(Records from a data source)
▬▬▬▬▬▬▬▬▬▬

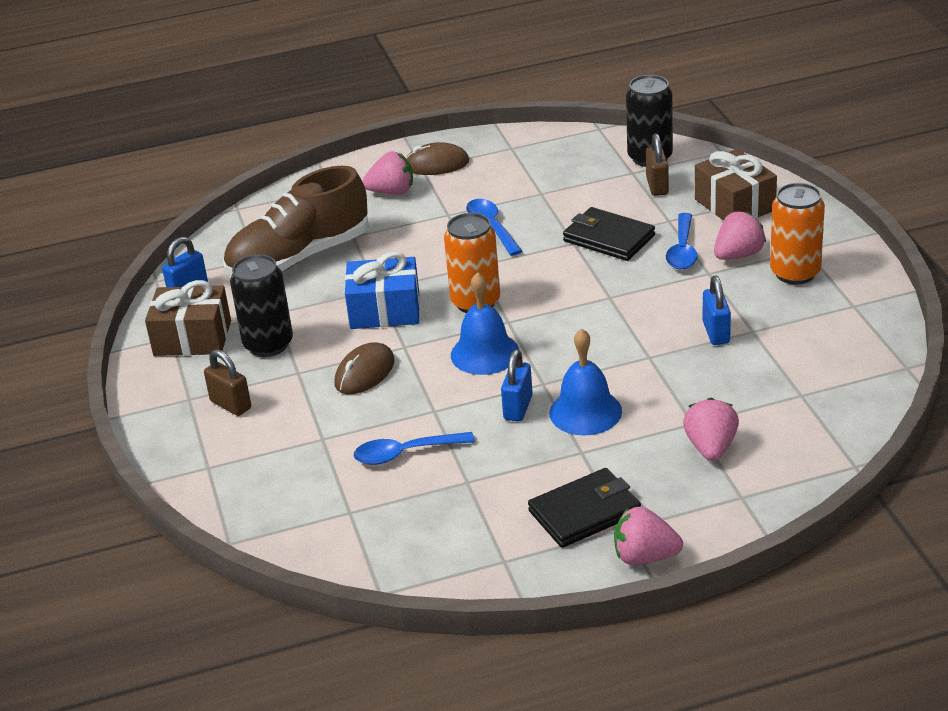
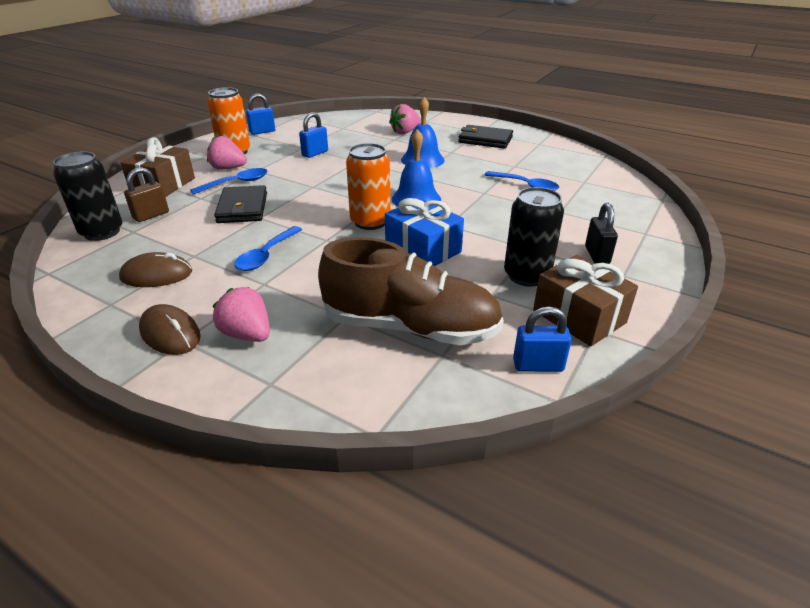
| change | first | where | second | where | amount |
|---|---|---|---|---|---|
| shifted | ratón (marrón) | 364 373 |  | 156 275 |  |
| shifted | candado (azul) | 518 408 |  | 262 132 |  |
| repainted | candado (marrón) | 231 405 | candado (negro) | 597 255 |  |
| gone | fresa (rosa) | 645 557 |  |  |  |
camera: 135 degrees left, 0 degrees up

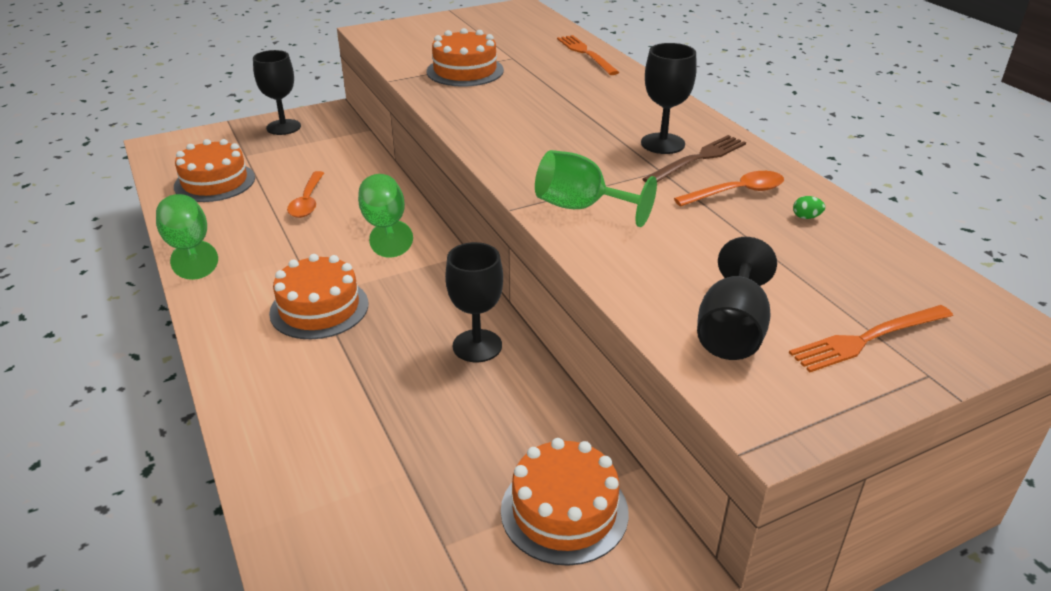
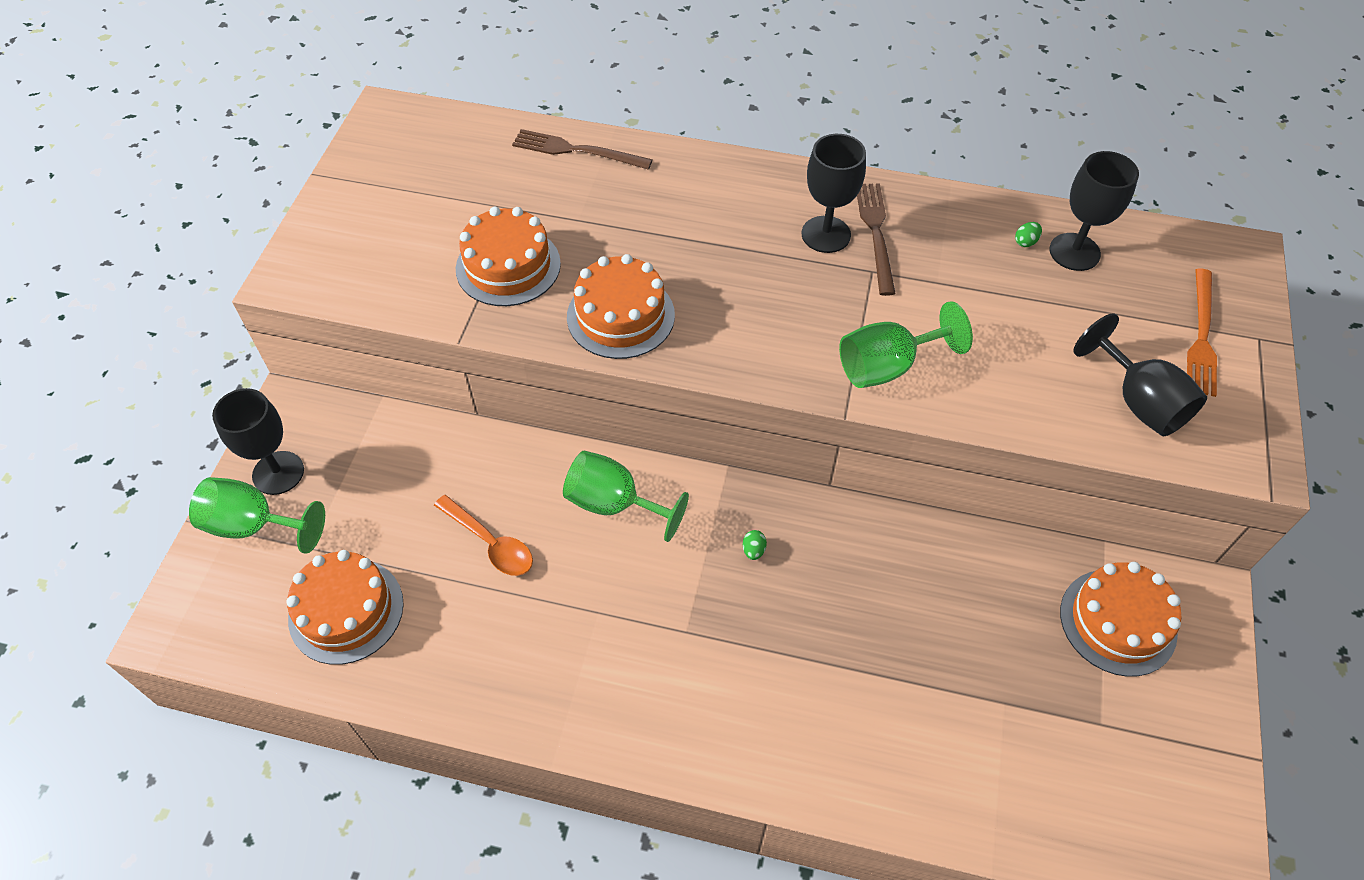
| change | first | where | second | where | amount |
|---|---|---|---|---|---|
| shifted | copa (verde) | 189 249 |  | 254 525 |  |
| repainted | tenedor (naranja) | 586 54 | tenedor (marrón) | 577 151 |  |
| shifted | tarta (naranja) | 319 308 |  | 620 316 |  |
| new |  |  | huevo (verde) | 753 550 |  |
| shifted | copa (negro) | 477 346 |  | 1074 252 |  |
| gone | cuchara (naranja) | 736 192 |  |  |  |
camera: 50 degrees left, 20 degrees up

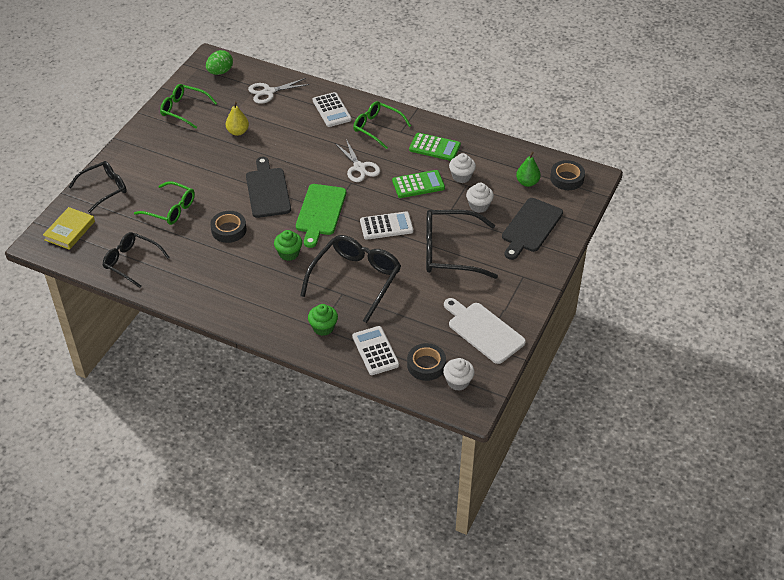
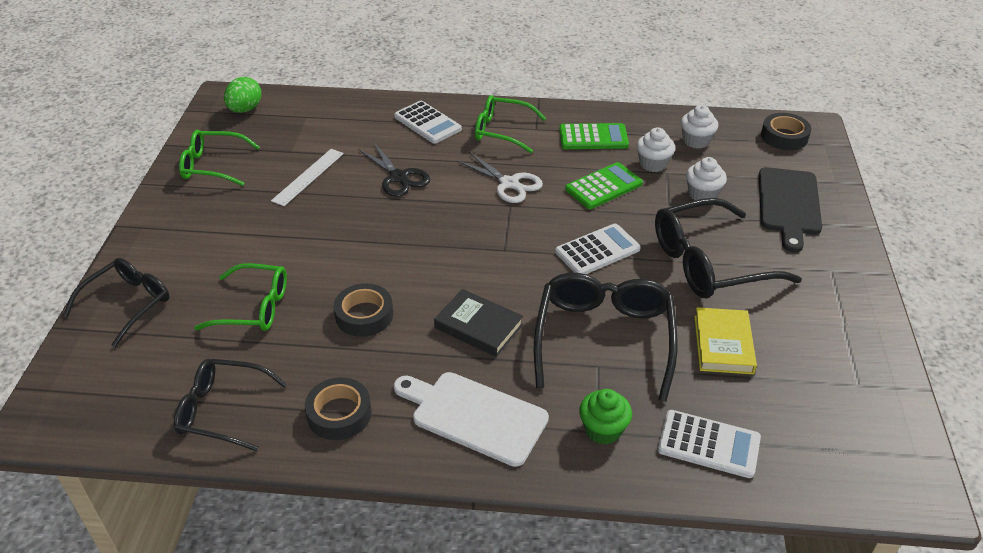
| change | first | where | second | where | amount |
|---|---|---|---|---|---|
| swapped | pera (amarillo) | 238 132 | regla (blanco) | 308 177 |  |
| shifted | cinta adhesiva (negro) | 426 365 |  | 339 414 |  |
| new |  |  | tijeras (negro) | 399 177 |  |
| shifted | tabla de cortar (blanco) | 483 331 |  | 474 416 |  |
| swapped | magdalena (verde) | 289 253 | libro (negro) | 478 326 |  |
| rotated | calculadora (blanco) | 375 351 |  | 708 444 | 150 degrees clockwise |
| shifted | magdalena (blanco) | 458 382 |  | 696 141 |  |
| shifted | libro (amarillo) | 70 230 |  | 723 344 |  |
| gone | tabla de cortar (negro) | 267 190 |  |  |  |
| gone | tijeras (blanco) | 268 92 |  |  |  |
| gone | tabla de cortar (verde) | 320 212 |  |  |  |
| gone | pera (verde) | 527 182 |  |  |  |
camera: 20 degrees left, 5 degrees down

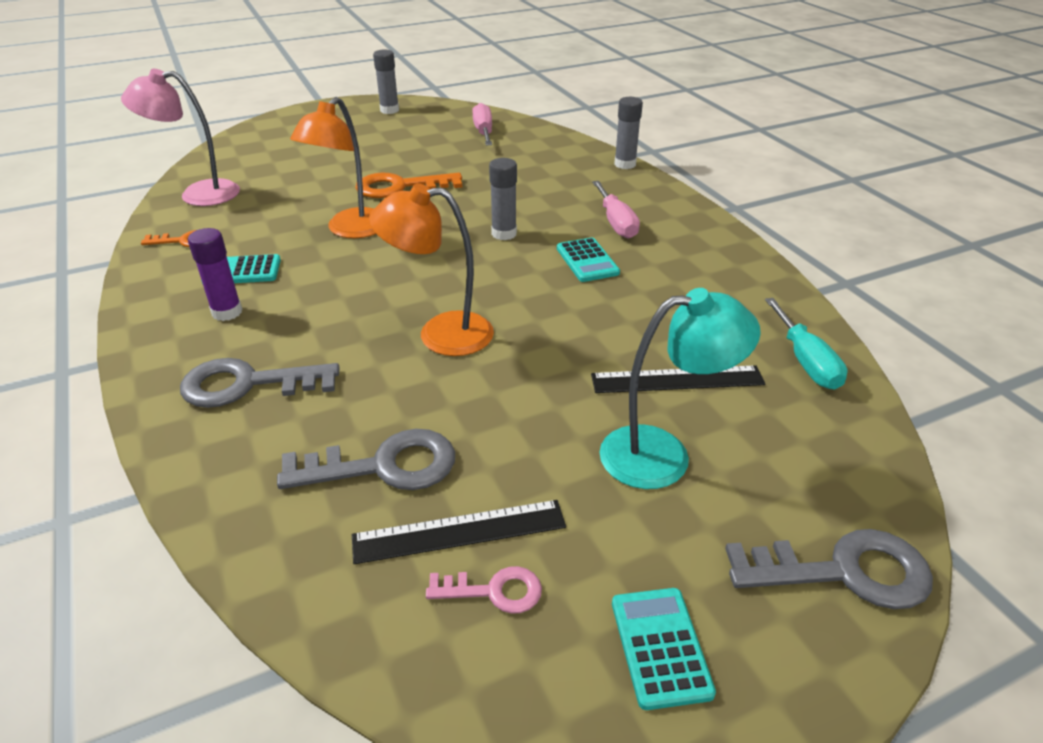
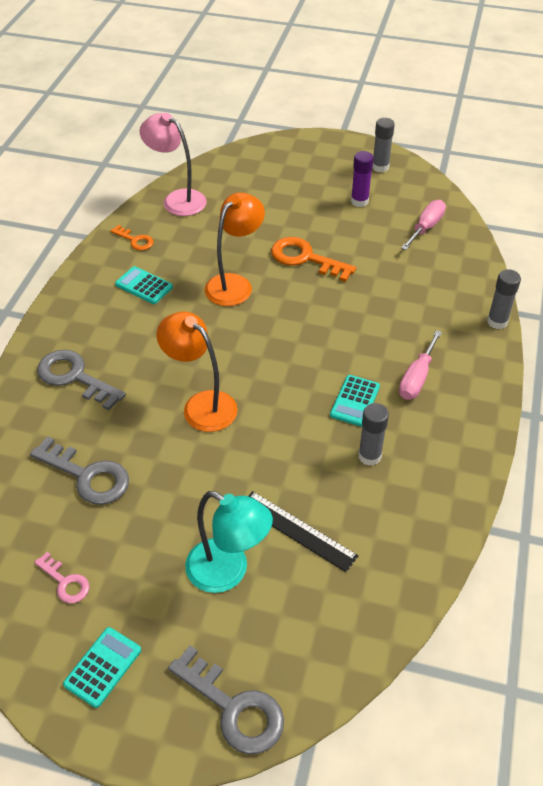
| change | first | where | second | where | amount |
|---|---|---|---|---|---|
| rotated | lámpara (naranja) | 350 230 |  | 235 284 | 150 degrees clockwise |
| shifted | barra de pegamento (morado) | 227 312 |  | 359 201 |  |
| shifted | barra de pegamento (gris) | 504 234 |  | 369 456 |  |
| gone | regla (negro) | 459 532 |  |  |  |
| gone | destornillador (turquesa) | 806 361 |  |  |  |
camera: 40 degrees right, 10 degrees up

▬▬▬▬▬▬▬▬▬▬

**Exercise brief:** Which of the lines in the data contain the string "candado"? Return each one.

**Task output:**
| shifted | candado (azul) | 518 408 |  | 262 132 |  |
| repainted | candado (marrón) | 231 405 | candado (negro) | 597 255 |  |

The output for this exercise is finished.